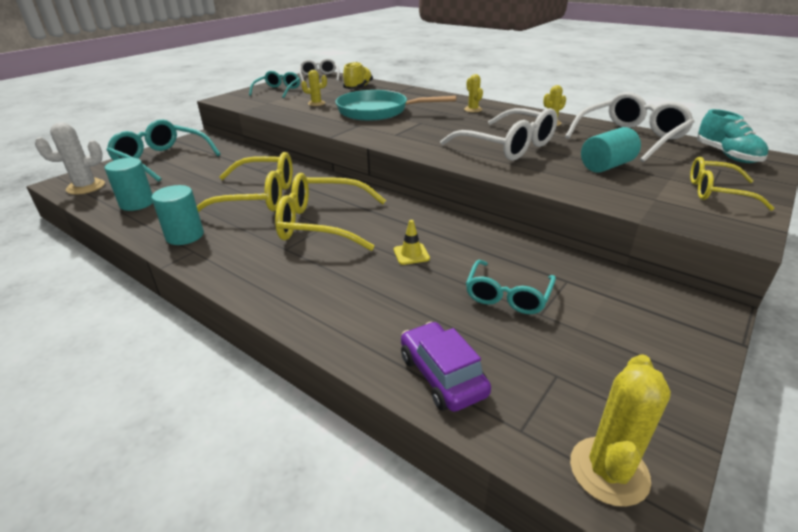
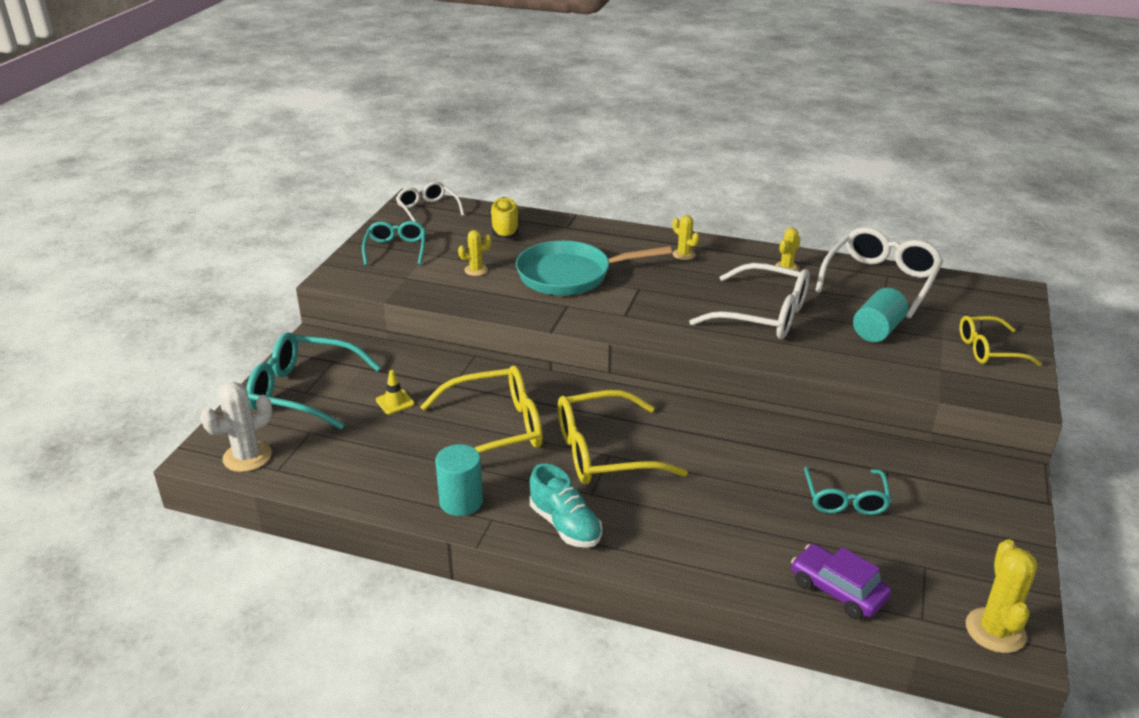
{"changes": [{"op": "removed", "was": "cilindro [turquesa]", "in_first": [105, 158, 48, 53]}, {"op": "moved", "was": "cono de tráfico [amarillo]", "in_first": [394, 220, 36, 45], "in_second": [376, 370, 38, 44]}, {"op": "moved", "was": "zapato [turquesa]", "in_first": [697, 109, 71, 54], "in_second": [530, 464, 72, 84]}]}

--

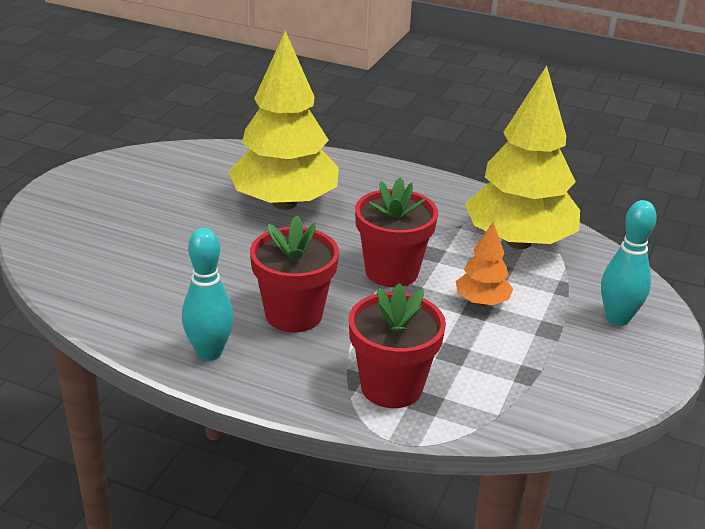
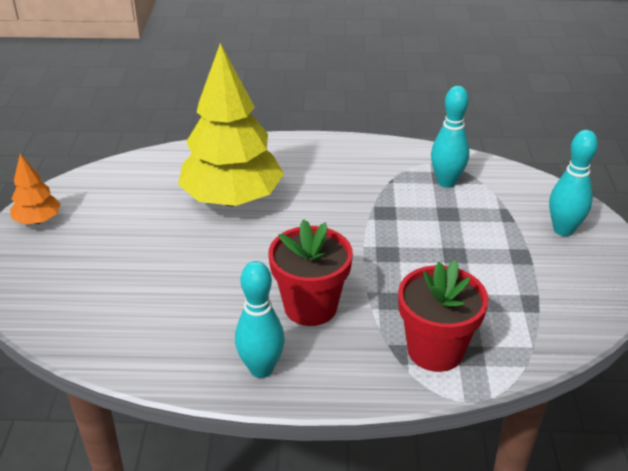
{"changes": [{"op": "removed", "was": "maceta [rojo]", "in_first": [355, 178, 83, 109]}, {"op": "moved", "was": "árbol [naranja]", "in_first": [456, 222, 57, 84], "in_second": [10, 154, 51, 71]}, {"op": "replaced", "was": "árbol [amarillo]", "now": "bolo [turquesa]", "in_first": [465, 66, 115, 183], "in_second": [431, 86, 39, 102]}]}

==

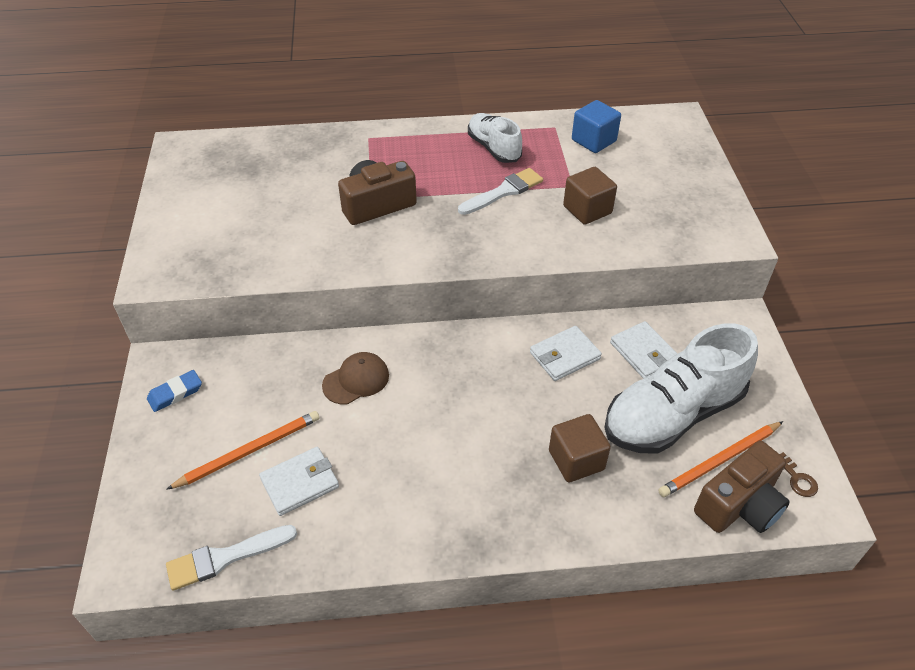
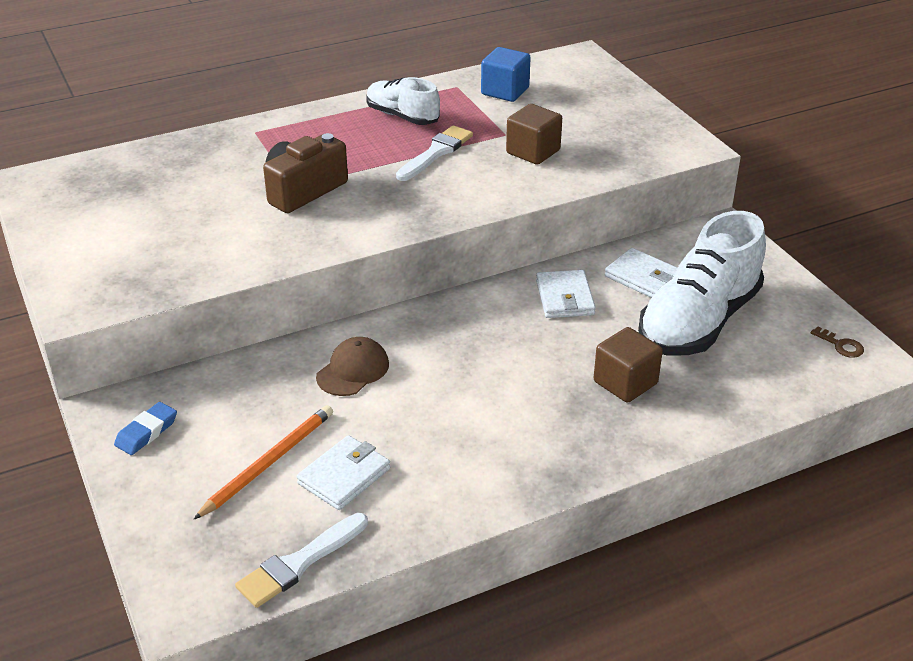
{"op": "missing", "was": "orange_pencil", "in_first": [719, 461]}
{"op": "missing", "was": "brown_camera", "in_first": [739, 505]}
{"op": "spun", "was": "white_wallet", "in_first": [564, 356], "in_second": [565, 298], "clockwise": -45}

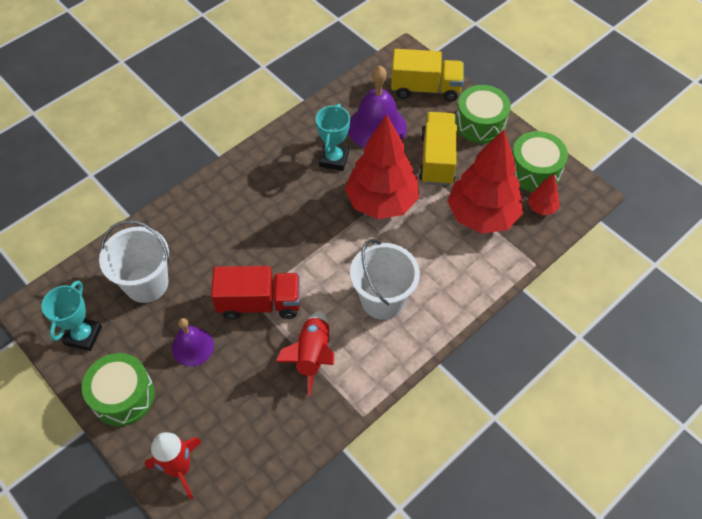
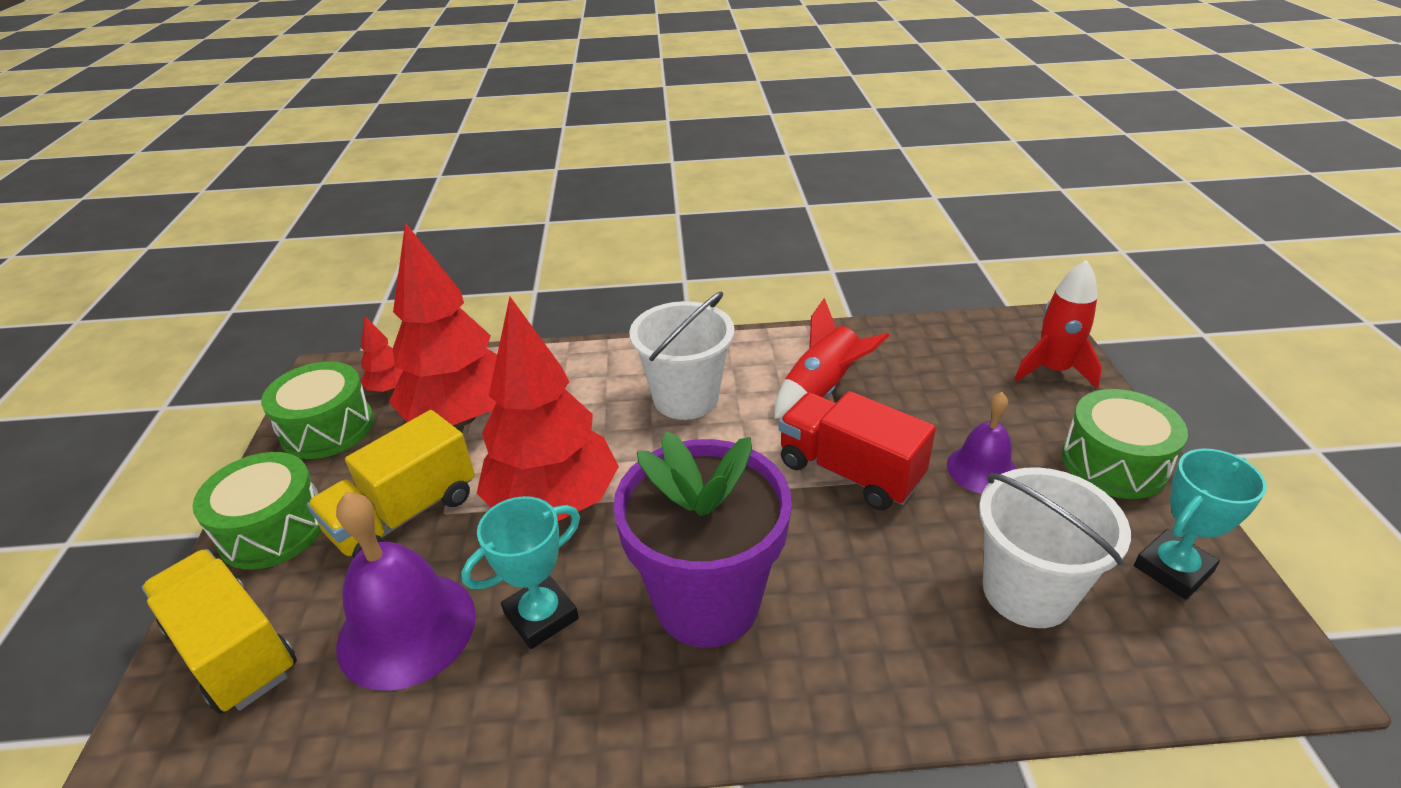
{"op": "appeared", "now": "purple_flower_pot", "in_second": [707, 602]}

What you need to do:
Check each line of the data above for the string "missing", and copy the ones that have it.

Completed exercise:
{"op": "missing", "was": "orange_pencil", "in_first": [719, 461]}
{"op": "missing", "was": "brown_camera", "in_first": [739, 505]}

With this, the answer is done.